## REQUIREMENT
Your answer should hold every line of the records below that contains the string "blue".

## INFORMATION SUPPLIED
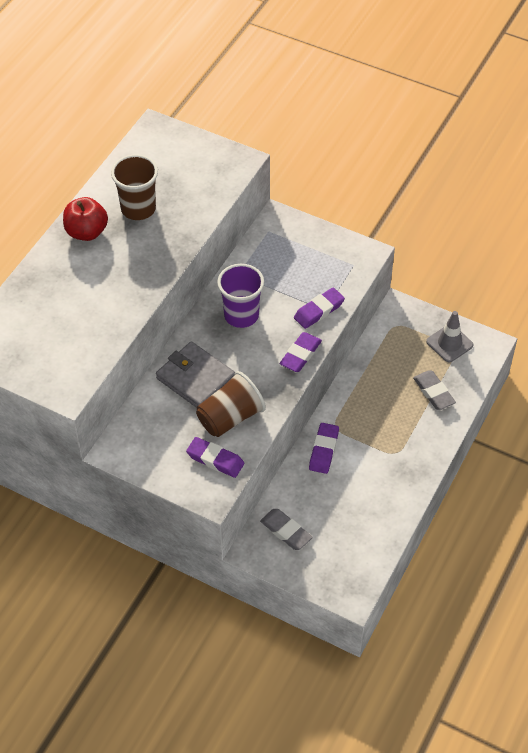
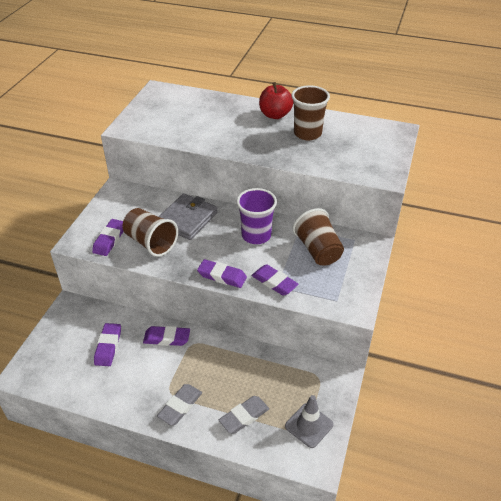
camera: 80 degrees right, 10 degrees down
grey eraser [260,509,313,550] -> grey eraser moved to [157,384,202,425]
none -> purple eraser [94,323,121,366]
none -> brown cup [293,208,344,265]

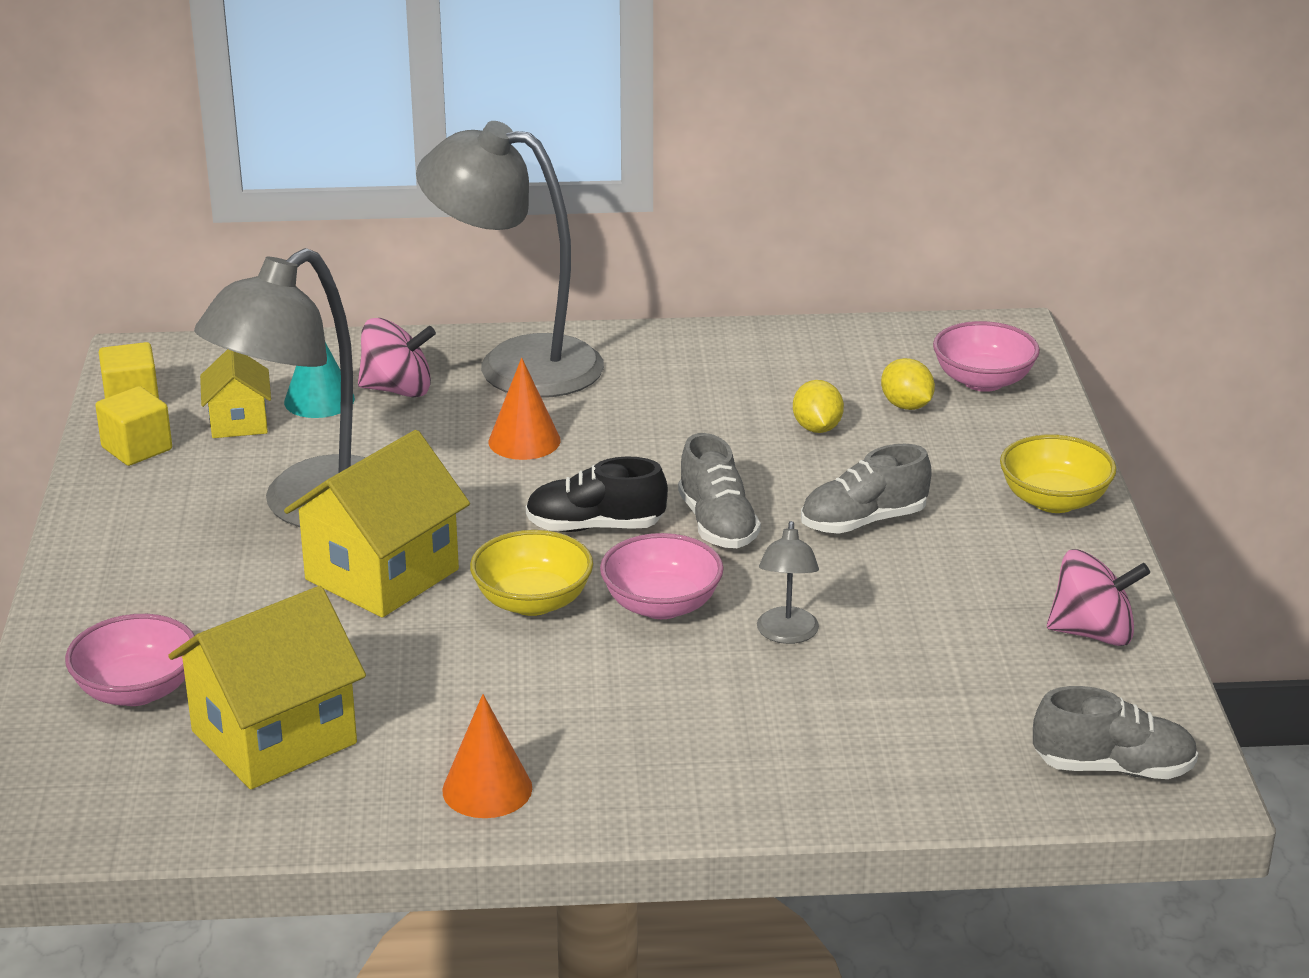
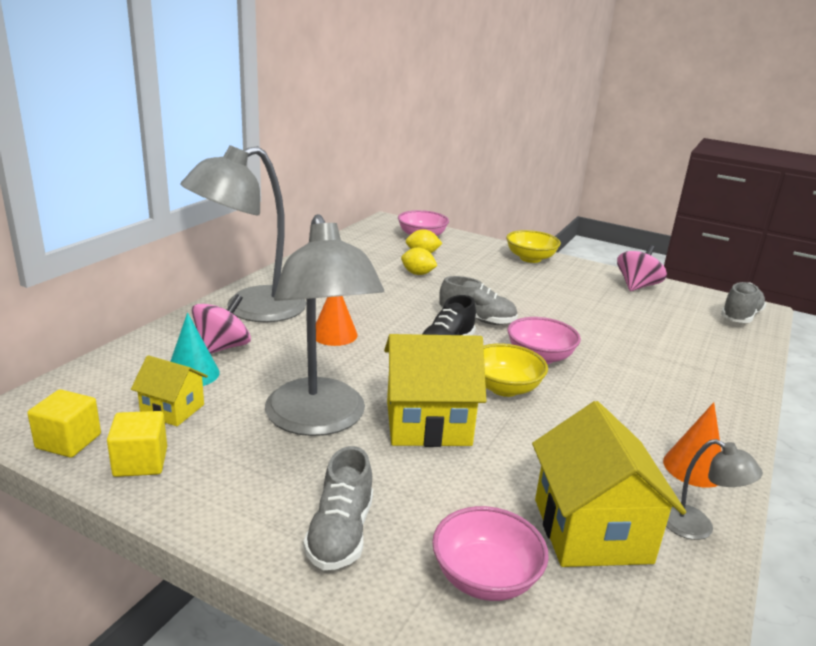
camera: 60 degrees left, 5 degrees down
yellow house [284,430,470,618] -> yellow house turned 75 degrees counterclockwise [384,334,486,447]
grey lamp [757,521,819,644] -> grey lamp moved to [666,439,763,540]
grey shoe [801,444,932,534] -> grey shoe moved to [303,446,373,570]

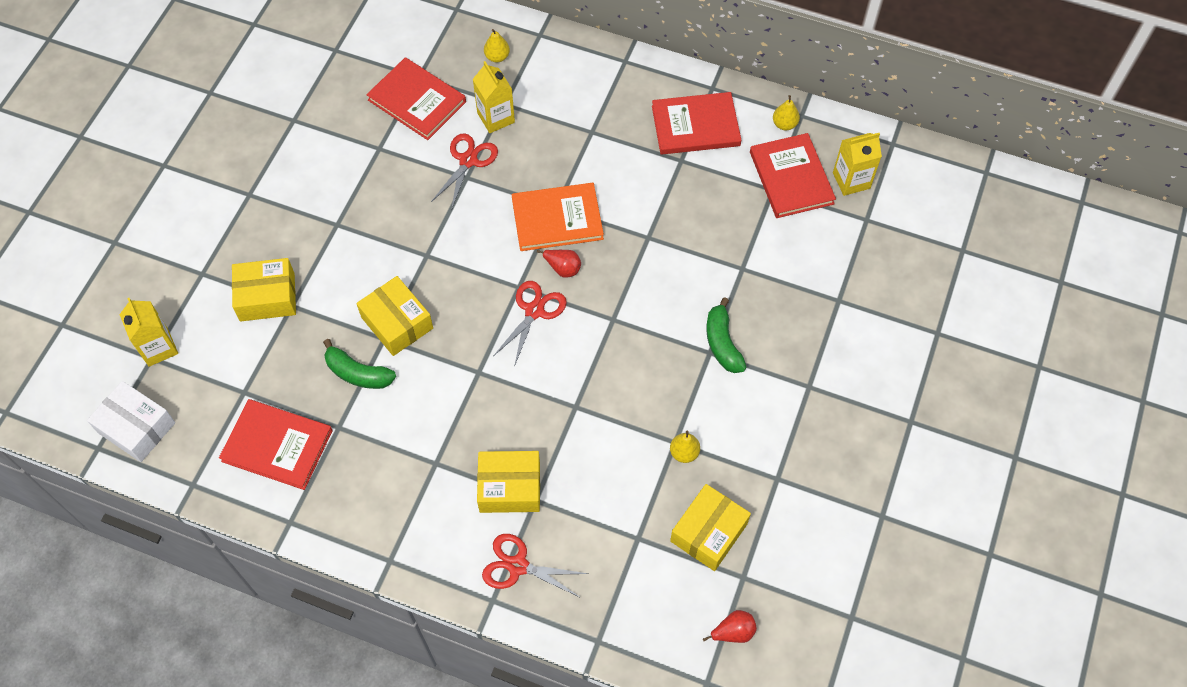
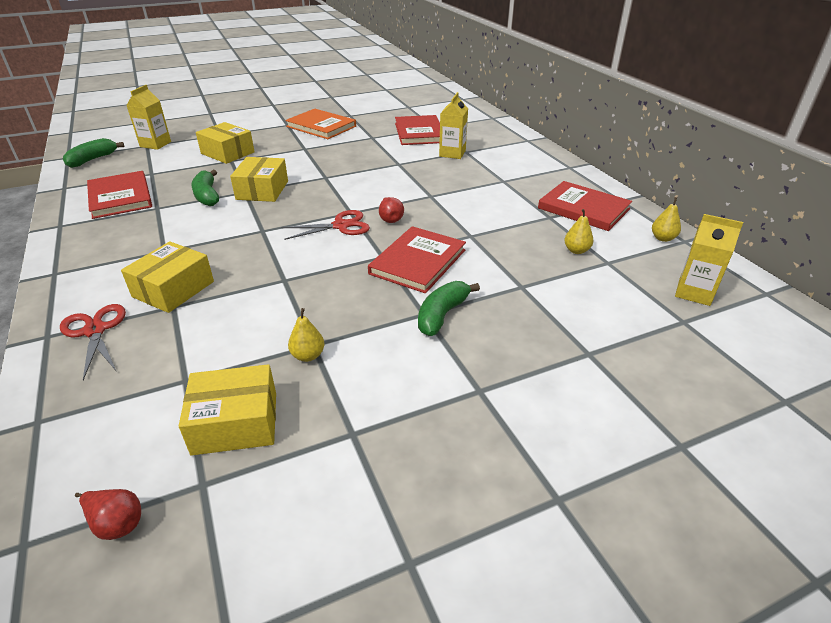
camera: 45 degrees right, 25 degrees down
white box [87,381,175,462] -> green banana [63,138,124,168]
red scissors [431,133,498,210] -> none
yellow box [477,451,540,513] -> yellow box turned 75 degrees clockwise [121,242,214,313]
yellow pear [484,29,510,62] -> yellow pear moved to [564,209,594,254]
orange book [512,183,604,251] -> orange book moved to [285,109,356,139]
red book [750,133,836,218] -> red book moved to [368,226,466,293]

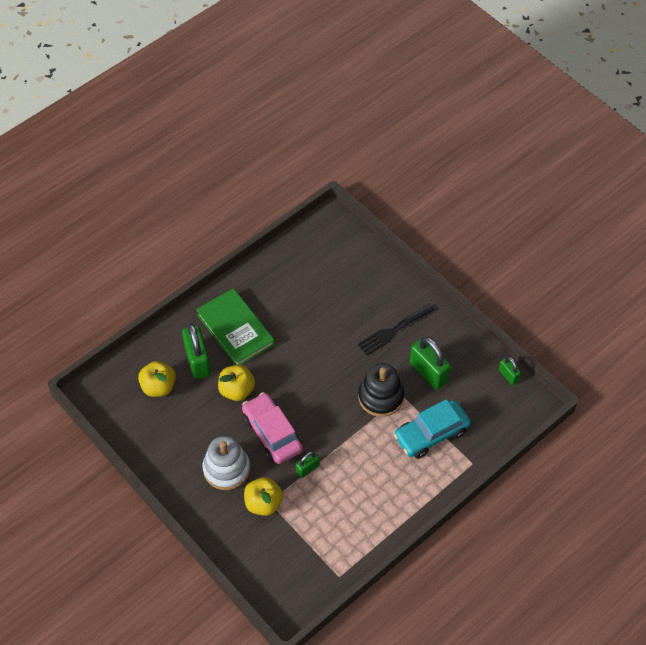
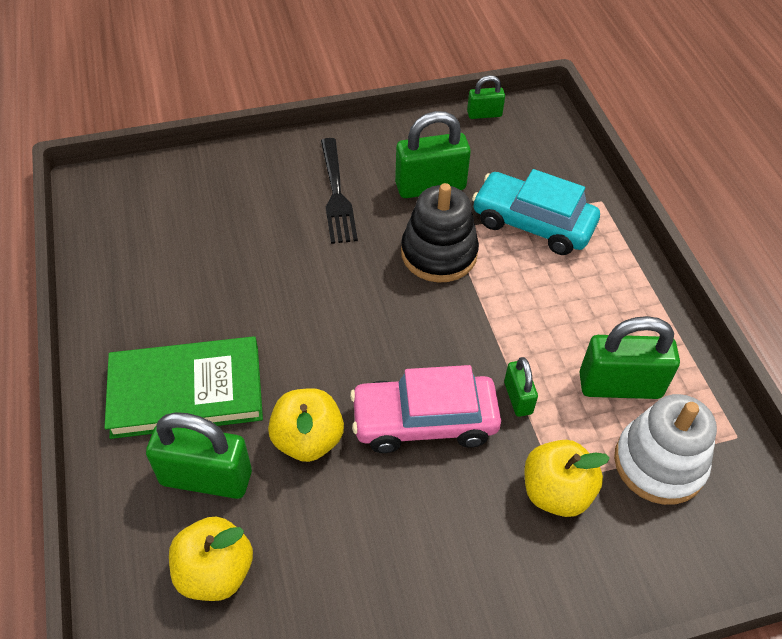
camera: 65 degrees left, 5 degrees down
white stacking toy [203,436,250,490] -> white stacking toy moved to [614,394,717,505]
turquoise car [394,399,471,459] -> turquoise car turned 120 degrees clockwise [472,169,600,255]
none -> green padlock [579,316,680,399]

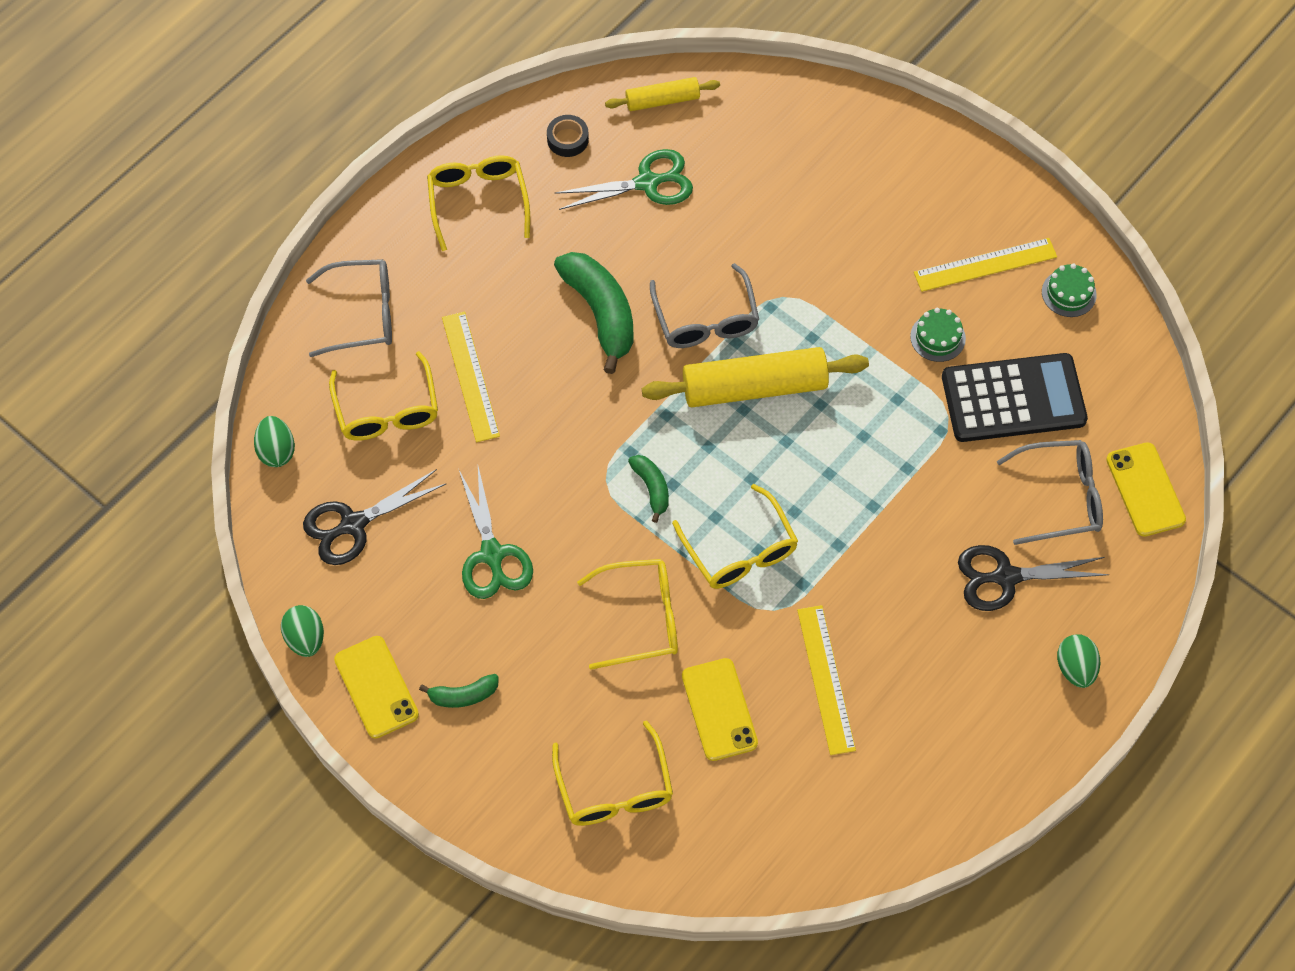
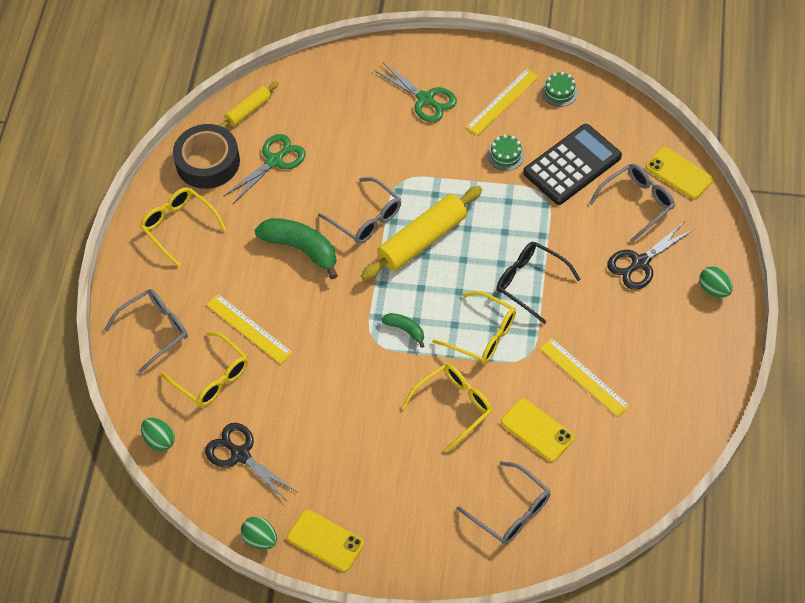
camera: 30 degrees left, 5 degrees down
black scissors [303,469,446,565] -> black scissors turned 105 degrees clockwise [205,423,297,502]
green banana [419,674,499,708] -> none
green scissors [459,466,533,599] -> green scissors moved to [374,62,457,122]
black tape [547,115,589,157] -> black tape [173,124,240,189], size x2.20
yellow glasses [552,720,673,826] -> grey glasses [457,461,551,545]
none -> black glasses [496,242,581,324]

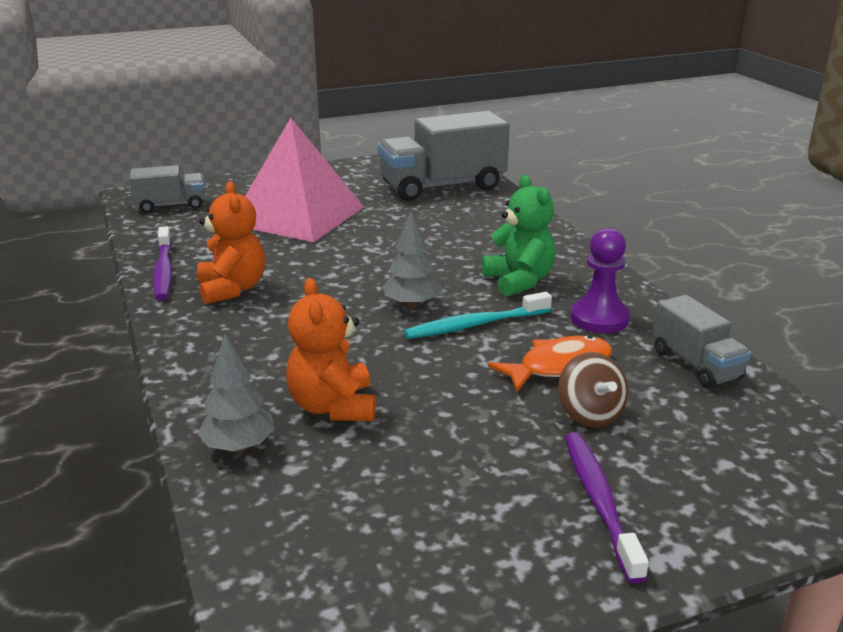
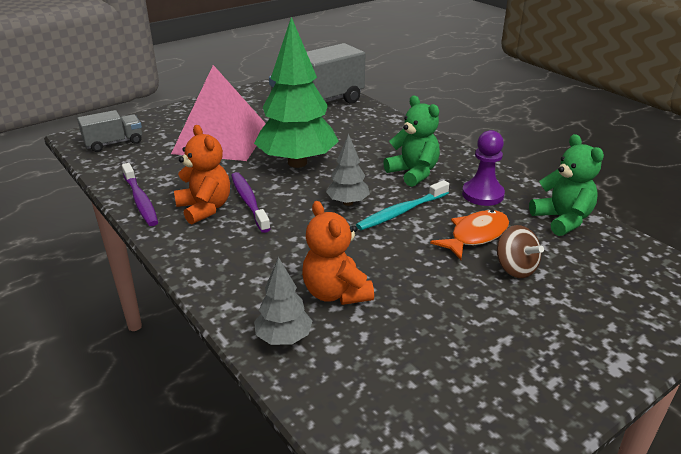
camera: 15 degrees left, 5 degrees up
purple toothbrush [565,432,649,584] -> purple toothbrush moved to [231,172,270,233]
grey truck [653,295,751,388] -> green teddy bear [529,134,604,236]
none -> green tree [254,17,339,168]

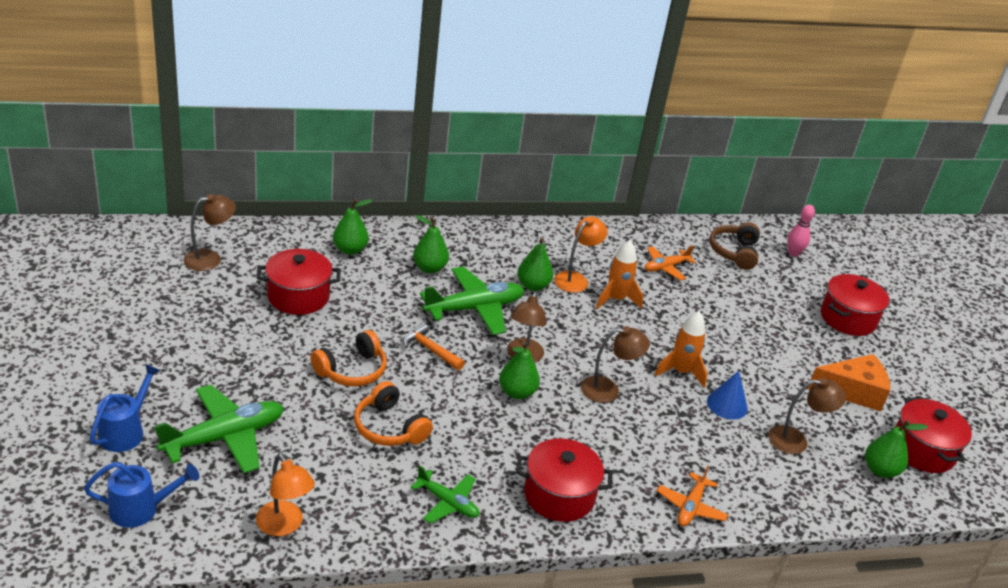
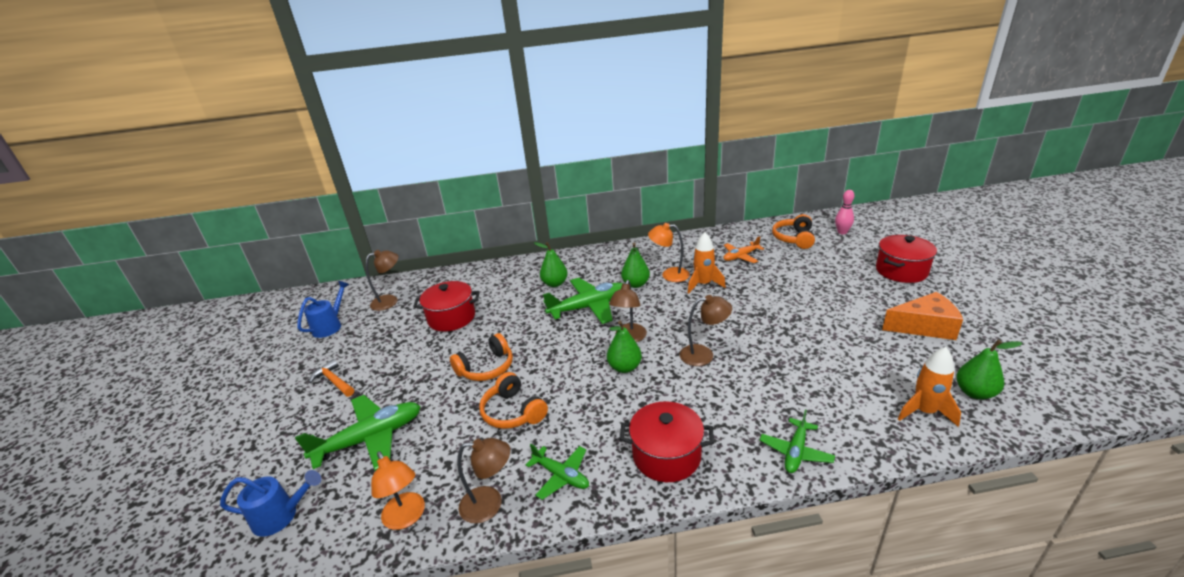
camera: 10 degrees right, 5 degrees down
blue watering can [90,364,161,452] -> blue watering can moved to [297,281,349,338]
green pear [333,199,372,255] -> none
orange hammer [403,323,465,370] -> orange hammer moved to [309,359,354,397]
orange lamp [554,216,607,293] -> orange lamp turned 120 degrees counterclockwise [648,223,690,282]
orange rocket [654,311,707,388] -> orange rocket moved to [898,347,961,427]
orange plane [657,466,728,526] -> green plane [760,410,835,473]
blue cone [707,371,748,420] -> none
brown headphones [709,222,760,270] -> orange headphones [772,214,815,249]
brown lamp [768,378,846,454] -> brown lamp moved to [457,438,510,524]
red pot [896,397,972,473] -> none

## ANSWER SECTION
blue watering can [90,364,161,452] -> blue watering can moved to [297,281,349,338]
blue cone [707,371,748,420] -> none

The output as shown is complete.